## DIRECTIONS FOR THIS TASK
Set the entries below down again, please. Match them exactly.

## DATA FOR REVIEW
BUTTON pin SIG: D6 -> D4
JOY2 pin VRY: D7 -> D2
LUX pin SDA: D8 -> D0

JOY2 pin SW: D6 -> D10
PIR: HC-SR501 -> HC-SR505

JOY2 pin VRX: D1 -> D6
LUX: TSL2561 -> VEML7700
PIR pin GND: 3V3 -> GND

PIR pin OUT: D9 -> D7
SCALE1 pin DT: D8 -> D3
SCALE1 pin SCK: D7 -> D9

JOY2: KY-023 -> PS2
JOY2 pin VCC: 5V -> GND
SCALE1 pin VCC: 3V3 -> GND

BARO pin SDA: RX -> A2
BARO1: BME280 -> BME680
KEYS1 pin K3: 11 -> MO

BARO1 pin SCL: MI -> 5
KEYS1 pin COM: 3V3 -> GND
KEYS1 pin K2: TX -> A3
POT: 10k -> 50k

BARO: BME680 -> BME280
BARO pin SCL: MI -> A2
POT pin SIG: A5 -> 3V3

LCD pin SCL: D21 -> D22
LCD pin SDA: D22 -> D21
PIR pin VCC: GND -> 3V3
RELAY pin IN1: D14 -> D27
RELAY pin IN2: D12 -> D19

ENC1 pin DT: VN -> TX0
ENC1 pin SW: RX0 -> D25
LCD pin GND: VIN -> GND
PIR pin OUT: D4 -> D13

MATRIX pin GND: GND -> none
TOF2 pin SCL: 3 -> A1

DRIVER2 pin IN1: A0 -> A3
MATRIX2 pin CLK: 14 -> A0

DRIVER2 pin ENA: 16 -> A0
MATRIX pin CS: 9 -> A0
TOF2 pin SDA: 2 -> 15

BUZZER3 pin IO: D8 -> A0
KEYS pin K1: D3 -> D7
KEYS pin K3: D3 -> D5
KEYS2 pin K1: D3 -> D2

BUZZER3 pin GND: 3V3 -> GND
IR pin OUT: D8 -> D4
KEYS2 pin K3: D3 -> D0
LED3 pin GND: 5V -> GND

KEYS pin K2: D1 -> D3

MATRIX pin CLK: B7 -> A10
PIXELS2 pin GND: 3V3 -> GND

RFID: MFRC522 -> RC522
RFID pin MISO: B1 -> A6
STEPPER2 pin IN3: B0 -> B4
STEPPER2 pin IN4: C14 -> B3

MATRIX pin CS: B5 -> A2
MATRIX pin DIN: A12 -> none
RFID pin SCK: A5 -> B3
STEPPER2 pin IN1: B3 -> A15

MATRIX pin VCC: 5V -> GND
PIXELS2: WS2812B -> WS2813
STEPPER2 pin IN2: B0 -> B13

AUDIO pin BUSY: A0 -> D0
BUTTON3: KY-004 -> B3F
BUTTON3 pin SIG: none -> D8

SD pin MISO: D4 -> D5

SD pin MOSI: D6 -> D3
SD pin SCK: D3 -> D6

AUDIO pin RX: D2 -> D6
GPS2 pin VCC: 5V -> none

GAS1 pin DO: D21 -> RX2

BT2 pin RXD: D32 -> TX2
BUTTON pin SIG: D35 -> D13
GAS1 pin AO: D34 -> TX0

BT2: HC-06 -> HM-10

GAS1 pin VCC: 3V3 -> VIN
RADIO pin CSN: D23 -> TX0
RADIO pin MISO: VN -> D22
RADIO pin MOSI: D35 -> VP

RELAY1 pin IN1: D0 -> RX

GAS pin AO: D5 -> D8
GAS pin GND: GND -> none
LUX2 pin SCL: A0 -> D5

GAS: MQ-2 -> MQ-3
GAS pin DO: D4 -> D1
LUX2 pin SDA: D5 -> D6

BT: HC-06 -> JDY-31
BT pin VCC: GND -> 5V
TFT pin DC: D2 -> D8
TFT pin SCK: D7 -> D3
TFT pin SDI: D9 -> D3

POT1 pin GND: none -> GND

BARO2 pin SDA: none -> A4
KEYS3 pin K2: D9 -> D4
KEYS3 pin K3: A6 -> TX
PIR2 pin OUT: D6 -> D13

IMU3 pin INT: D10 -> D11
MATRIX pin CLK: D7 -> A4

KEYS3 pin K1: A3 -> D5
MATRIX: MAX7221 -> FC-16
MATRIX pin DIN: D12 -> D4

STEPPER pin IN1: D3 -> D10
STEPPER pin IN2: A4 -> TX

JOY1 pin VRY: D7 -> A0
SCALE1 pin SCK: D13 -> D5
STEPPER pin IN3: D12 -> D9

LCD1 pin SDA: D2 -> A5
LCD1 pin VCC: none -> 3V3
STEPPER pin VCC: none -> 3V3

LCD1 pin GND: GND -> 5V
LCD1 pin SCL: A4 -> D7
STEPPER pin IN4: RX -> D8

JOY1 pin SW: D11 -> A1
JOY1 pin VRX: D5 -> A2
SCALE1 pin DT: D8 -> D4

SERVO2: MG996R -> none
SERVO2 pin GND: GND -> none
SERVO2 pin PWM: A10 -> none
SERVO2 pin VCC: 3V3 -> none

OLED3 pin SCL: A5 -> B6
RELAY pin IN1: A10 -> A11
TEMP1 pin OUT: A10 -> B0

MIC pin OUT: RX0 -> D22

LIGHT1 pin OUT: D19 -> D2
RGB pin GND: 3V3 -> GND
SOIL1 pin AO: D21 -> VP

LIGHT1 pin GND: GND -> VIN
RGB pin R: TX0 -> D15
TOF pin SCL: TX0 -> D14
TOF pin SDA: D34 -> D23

## RESPONSE BELOW
BUTTON pin SIG: D6 -> D4
JOY2 pin VRY: D7 -> D2
LUX pin SDA: D8 -> D0

JOY2 pin SW: D6 -> D10
PIR: HC-SR501 -> HC-SR505

JOY2 pin VRX: D1 -> D6
LUX: TSL2561 -> VEML7700
PIR pin GND: 3V3 -> GND

PIR pin OUT: D9 -> D7
SCALE1 pin DT: D8 -> D3
SCALE1 pin SCK: D7 -> D9

JOY2: KY-023 -> PS2
JOY2 pin VCC: 5V -> GND
SCALE1 pin VCC: 3V3 -> GND

BARO pin SDA: RX -> A2
BARO1: BME280 -> BME680
KEYS1 pin K3: 11 -> MO

BARO1 pin SCL: MI -> 5
KEYS1 pin COM: 3V3 -> GND
KEYS1 pin K2: TX -> A3
POT: 10k -> 50k

BARO: BME680 -> BME280
BARO pin SCL: MI -> A2
POT pin SIG: A5 -> 3V3

LCD pin SCL: D21 -> D22
LCD pin SDA: D22 -> D21
PIR pin VCC: GND -> 3V3
RELAY pin IN1: D14 -> D27
RELAY pin IN2: D12 -> D19

ENC1 pin DT: VN -> TX0
ENC1 pin SW: RX0 -> D25
LCD pin GND: VIN -> GND
PIR pin OUT: D4 -> D13

MATRIX pin GND: GND -> none
TOF2 pin SCL: 3 -> A1

DRIVER2 pin IN1: A0 -> A3
MATRIX2 pin CLK: 14 -> A0

DRIVER2 pin ENA: 16 -> A0
MATRIX pin CS: 9 -> A0
TOF2 pin SDA: 2 -> 15

BUZZER3 pin IO: D8 -> A0
KEYS pin K1: D3 -> D7
KEYS pin K3: D3 -> D5
KEYS2 pin K1: D3 -> D2

BUZZER3 pin GND: 3V3 -> GND
IR pin OUT: D8 -> D4
KEYS2 pin K3: D3 -> D0
LED3 pin GND: 5V -> GND

KEYS pin K2: D1 -> D3

MATRIX pin CLK: B7 -> A10
PIXELS2 pin GND: 3V3 -> GND

RFID: MFRC522 -> RC522
RFID pin MISO: B1 -> A6
STEPPER2 pin IN3: B0 -> B4
STEPPER2 pin IN4: C14 -> B3

MATRIX pin CS: B5 -> A2
MATRIX pin DIN: A12 -> none
RFID pin SCK: A5 -> B3
STEPPER2 pin IN1: B3 -> A15

MATRIX pin VCC: 5V -> GND
PIXELS2: WS2812B -> WS2813
STEPPER2 pin IN2: B0 -> B13

AUDIO pin BUSY: A0 -> D0
BUTTON3: KY-004 -> B3F
BUTTON3 pin SIG: none -> D8

SD pin MISO: D4 -> D5

SD pin MOSI: D6 -> D3
SD pin SCK: D3 -> D6

AUDIO pin RX: D2 -> D6
GPS2 pin VCC: 5V -> none

GAS1 pin DO: D21 -> RX2

BT2 pin RXD: D32 -> TX2
BUTTON pin SIG: D35 -> D13
GAS1 pin AO: D34 -> TX0

BT2: HC-06 -> HM-10

GAS1 pin VCC: 3V3 -> VIN
RADIO pin CSN: D23 -> TX0
RADIO pin MISO: VN -> D22
RADIO pin MOSI: D35 -> VP

RELAY1 pin IN1: D0 -> RX

GAS pin AO: D5 -> D8
GAS pin GND: GND -> none
LUX2 pin SCL: A0 -> D5

GAS: MQ-2 -> MQ-3
GAS pin DO: D4 -> D1
LUX2 pin SDA: D5 -> D6

BT: HC-06 -> JDY-31
BT pin VCC: GND -> 5V
TFT pin DC: D2 -> D8
TFT pin SCK: D7 -> D3
TFT pin SDI: D9 -> D3

POT1 pin GND: none -> GND

BARO2 pin SDA: none -> A4
KEYS3 pin K2: D9 -> D4
KEYS3 pin K3: A6 -> TX
PIR2 pin OUT: D6 -> D13

IMU3 pin INT: D10 -> D11
MATRIX pin CLK: D7 -> A4

KEYS3 pin K1: A3 -> D5
MATRIX: MAX7221 -> FC-16
MATRIX pin DIN: D12 -> D4

STEPPER pin IN1: D3 -> D10
STEPPER pin IN2: A4 -> TX

JOY1 pin VRY: D7 -> A0
SCALE1 pin SCK: D13 -> D5
STEPPER pin IN3: D12 -> D9

LCD1 pin SDA: D2 -> A5
LCD1 pin VCC: none -> 3V3
STEPPER pin VCC: none -> 3V3

LCD1 pin GND: GND -> 5V
LCD1 pin SCL: A4 -> D7
STEPPER pin IN4: RX -> D8

JOY1 pin SW: D11 -> A1
JOY1 pin VRX: D5 -> A2
SCALE1 pin DT: D8 -> D4

SERVO2: MG996R -> none
SERVO2 pin GND: GND -> none
SERVO2 pin PWM: A10 -> none
SERVO2 pin VCC: 3V3 -> none

OLED3 pin SCL: A5 -> B6
RELAY pin IN1: A10 -> A11
TEMP1 pin OUT: A10 -> B0

MIC pin OUT: RX0 -> D22

LIGHT1 pin OUT: D19 -> D2
RGB pin GND: 3V3 -> GND
SOIL1 pin AO: D21 -> VP

LIGHT1 pin GND: GND -> VIN
RGB pin R: TX0 -> D15
TOF pin SCL: TX0 -> D14
TOF pin SDA: D34 -> D23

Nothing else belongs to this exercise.